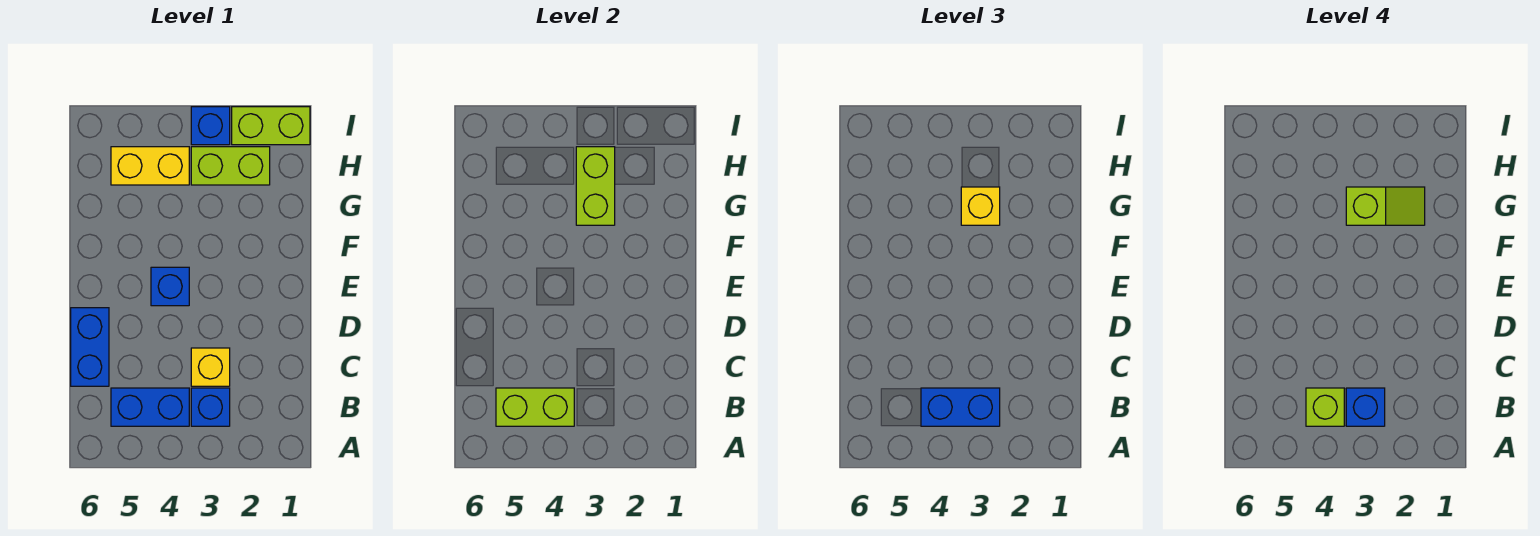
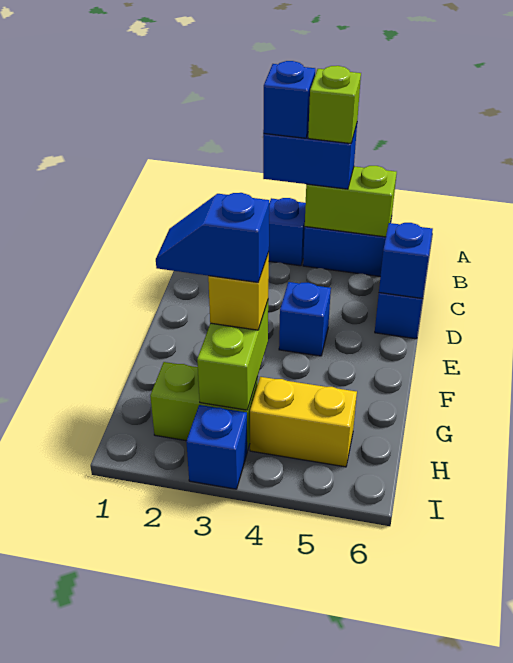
yellow brick C3 level 1 -> none
none -> blue brick D6 level 2
lime slope G2:G3 level 4 top 3 -> blue slope G2:G3 level 4 top 3
lime brick I1:I2 level 1 -> none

————————

TASK ITEM:
With the pictures left out, return the listing above exactly as it stands.

WRITTEN ANSWER:
yellow brick C3 level 1 -> none
none -> blue brick D6 level 2
lime slope G2:G3 level 4 top 3 -> blue slope G2:G3 level 4 top 3
lime brick I1:I2 level 1 -> none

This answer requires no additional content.